**What to do**: Look through the listing below and write out exactly the lines from the line with "F1: 750mA (GND, JACK) -> 750mA (3V3, JACK)" to the line with "BAT202: 1.5V (plus VEXT, minus 0V) -> none", both included, and no others.

::: Supplied material

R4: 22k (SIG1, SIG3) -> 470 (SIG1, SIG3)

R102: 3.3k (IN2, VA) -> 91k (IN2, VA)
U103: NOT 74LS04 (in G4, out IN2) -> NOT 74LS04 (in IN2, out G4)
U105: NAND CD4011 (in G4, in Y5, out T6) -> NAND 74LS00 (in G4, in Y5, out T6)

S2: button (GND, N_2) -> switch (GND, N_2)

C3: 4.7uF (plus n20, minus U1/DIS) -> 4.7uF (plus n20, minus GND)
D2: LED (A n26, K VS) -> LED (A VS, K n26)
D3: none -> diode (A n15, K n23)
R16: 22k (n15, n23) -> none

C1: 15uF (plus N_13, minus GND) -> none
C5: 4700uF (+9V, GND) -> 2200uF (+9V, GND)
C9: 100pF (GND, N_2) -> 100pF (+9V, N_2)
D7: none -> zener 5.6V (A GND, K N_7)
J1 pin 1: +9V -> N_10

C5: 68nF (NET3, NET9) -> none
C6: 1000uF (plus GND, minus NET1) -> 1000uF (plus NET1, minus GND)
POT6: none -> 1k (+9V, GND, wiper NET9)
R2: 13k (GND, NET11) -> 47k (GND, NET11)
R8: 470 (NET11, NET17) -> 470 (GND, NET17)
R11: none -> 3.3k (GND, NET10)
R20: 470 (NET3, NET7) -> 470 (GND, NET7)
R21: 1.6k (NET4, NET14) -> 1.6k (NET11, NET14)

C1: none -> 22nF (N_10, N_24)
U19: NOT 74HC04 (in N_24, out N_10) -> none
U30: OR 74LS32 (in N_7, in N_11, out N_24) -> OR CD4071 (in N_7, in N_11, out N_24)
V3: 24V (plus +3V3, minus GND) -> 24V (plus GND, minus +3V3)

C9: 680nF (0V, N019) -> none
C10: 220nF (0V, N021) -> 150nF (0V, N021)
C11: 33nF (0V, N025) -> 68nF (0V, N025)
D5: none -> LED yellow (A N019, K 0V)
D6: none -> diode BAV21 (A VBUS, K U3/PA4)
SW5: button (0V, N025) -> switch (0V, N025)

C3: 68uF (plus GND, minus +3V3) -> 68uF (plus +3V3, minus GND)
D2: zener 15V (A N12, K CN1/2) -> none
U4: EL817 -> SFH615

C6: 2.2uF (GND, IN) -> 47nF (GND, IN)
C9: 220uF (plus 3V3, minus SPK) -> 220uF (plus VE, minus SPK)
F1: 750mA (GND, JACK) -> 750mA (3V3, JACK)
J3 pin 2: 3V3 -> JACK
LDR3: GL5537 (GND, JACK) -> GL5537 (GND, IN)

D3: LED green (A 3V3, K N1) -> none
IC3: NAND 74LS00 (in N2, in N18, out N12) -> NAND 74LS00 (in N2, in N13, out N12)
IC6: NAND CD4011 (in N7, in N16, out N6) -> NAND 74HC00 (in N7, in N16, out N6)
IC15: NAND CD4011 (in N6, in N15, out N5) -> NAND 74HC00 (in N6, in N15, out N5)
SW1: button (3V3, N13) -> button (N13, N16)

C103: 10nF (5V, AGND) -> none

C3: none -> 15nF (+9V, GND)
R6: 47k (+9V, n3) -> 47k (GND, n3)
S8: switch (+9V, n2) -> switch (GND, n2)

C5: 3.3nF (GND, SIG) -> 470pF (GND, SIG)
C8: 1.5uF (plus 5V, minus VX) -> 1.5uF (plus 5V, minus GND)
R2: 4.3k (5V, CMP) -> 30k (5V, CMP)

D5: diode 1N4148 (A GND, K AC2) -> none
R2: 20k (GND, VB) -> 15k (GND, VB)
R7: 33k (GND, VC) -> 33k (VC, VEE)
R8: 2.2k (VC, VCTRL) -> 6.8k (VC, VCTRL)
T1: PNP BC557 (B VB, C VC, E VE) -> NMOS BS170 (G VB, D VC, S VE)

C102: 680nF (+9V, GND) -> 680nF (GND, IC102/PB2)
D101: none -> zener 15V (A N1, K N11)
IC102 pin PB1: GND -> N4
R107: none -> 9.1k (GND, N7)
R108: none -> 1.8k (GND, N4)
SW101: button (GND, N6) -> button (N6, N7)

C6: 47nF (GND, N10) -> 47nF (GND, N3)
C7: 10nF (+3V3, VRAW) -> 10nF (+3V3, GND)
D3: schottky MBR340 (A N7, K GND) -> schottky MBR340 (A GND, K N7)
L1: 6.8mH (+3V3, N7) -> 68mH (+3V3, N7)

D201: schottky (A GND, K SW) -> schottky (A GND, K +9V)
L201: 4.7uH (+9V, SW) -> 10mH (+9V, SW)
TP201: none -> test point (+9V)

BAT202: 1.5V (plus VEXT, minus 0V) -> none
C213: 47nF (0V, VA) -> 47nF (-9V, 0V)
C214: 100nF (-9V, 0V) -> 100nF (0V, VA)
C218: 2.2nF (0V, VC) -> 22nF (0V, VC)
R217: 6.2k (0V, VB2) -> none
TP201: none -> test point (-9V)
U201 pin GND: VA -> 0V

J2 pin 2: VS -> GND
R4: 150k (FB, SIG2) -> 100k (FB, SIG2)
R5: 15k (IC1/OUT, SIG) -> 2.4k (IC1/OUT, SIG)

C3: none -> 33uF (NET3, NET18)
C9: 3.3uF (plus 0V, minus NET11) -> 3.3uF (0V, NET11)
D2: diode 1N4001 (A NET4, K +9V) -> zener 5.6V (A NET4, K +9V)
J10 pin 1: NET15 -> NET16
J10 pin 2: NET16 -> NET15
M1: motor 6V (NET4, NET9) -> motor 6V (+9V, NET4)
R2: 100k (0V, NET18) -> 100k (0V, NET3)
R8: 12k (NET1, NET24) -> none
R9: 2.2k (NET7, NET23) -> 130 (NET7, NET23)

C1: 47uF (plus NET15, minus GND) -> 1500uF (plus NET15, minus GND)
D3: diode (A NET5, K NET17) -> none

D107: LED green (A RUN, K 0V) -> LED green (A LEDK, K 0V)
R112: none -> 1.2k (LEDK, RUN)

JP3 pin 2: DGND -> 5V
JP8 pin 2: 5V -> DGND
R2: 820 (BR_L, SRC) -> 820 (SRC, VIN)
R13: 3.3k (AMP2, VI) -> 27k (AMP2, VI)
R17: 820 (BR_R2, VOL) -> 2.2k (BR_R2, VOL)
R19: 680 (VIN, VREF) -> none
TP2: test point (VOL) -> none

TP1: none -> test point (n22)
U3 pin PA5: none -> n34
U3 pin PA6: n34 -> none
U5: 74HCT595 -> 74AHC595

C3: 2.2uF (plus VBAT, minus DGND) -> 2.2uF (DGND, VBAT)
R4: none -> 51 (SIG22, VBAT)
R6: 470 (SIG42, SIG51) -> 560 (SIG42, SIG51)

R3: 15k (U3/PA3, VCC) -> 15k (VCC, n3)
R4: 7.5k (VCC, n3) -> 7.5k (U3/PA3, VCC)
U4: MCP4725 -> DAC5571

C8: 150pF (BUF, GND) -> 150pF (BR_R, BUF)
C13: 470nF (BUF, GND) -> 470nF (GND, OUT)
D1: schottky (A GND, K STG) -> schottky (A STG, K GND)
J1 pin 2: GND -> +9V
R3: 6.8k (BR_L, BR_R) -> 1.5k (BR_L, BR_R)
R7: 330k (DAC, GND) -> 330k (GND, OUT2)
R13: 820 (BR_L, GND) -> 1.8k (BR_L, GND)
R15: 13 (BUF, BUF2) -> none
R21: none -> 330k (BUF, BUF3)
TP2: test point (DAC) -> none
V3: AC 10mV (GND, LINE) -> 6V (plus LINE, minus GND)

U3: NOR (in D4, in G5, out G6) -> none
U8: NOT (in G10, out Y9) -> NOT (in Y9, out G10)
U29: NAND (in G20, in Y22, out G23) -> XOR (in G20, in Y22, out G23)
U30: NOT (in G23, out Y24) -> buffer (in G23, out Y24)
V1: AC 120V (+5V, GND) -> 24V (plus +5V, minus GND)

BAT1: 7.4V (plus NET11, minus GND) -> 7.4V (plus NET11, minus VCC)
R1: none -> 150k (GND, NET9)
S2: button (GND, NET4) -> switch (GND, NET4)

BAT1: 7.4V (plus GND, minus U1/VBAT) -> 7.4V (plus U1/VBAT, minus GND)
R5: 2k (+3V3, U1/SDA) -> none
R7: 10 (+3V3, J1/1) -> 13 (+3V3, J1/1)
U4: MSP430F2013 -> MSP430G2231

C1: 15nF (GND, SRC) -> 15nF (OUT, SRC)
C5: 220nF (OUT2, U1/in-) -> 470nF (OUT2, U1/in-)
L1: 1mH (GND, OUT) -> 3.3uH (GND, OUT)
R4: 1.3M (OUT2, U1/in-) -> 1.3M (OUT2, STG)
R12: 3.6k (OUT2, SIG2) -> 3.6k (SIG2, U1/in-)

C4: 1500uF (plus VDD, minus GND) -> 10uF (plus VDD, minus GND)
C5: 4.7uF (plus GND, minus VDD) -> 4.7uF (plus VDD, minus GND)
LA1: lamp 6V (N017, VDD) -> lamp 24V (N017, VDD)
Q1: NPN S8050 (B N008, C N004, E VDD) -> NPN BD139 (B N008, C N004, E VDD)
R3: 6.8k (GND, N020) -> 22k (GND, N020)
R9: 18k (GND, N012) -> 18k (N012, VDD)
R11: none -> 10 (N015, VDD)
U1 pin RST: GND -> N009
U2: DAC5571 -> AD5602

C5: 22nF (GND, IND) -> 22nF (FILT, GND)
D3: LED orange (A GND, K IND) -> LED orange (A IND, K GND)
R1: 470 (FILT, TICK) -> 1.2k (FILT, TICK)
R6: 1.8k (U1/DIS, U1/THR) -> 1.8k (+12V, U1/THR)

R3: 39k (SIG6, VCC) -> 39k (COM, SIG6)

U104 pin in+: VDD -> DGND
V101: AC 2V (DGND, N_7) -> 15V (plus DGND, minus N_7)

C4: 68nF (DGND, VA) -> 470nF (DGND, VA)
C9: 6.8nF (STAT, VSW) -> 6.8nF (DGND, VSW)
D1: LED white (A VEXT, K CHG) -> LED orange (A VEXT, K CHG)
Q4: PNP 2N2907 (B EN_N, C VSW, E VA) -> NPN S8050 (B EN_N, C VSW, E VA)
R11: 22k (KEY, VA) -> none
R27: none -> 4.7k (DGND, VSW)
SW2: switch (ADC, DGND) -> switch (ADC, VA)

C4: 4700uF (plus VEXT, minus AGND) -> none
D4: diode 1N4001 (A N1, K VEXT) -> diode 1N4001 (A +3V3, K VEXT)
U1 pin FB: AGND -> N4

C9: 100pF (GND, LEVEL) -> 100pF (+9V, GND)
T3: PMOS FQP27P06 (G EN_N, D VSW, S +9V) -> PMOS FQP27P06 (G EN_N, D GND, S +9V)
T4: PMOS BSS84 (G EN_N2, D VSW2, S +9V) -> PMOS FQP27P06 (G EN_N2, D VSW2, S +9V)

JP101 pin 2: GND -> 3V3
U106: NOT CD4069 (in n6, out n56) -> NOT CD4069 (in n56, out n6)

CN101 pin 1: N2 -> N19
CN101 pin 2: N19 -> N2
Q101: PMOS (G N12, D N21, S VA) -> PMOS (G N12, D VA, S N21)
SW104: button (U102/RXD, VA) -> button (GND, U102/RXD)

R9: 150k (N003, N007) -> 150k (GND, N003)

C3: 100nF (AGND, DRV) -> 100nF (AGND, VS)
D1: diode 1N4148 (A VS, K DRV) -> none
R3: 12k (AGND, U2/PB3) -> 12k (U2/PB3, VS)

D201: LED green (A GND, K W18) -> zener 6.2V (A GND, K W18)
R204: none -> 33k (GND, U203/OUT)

::::::

**Exercise solution**:
F1: 750mA (GND, JACK) -> 750mA (3V3, JACK)
J3 pin 2: 3V3 -> JACK
LDR3: GL5537 (GND, JACK) -> GL5537 (GND, IN)

D3: LED green (A 3V3, K N1) -> none
IC3: NAND 74LS00 (in N2, in N18, out N12) -> NAND 74LS00 (in N2, in N13, out N12)
IC6: NAND CD4011 (in N7, in N16, out N6) -> NAND 74HC00 (in N7, in N16, out N6)
IC15: NAND CD4011 (in N6, in N15, out N5) -> NAND 74HC00 (in N6, in N15, out N5)
SW1: button (3V3, N13) -> button (N13, N16)

C103: 10nF (5V, AGND) -> none

C3: none -> 15nF (+9V, GND)
R6: 47k (+9V, n3) -> 47k (GND, n3)
S8: switch (+9V, n2) -> switch (GND, n2)

C5: 3.3nF (GND, SIG) -> 470pF (GND, SIG)
C8: 1.5uF (plus 5V, minus VX) -> 1.5uF (plus 5V, minus GND)
R2: 4.3k (5V, CMP) -> 30k (5V, CMP)

D5: diode 1N4148 (A GND, K AC2) -> none
R2: 20k (GND, VB) -> 15k (GND, VB)
R7: 33k (GND, VC) -> 33k (VC, VEE)
R8: 2.2k (VC, VCTRL) -> 6.8k (VC, VCTRL)
T1: PNP BC557 (B VB, C VC, E VE) -> NMOS BS170 (G VB, D VC, S VE)

C102: 680nF (+9V, GND) -> 680nF (GND, IC102/PB2)
D101: none -> zener 15V (A N1, K N11)
IC102 pin PB1: GND -> N4
R107: none -> 9.1k (GND, N7)
R108: none -> 1.8k (GND, N4)
SW101: button (GND, N6) -> button (N6, N7)

C6: 47nF (GND, N10) -> 47nF (GND, N3)
C7: 10nF (+3V3, VRAW) -> 10nF (+3V3, GND)
D3: schottky MBR340 (A N7, K GND) -> schottky MBR340 (A GND, K N7)
L1: 6.8mH (+3V3, N7) -> 68mH (+3V3, N7)

D201: schottky (A GND, K SW) -> schottky (A GND, K +9V)
L201: 4.7uH (+9V, SW) -> 10mH (+9V, SW)
TP201: none -> test point (+9V)

BAT202: 1.5V (plus VEXT, minus 0V) -> none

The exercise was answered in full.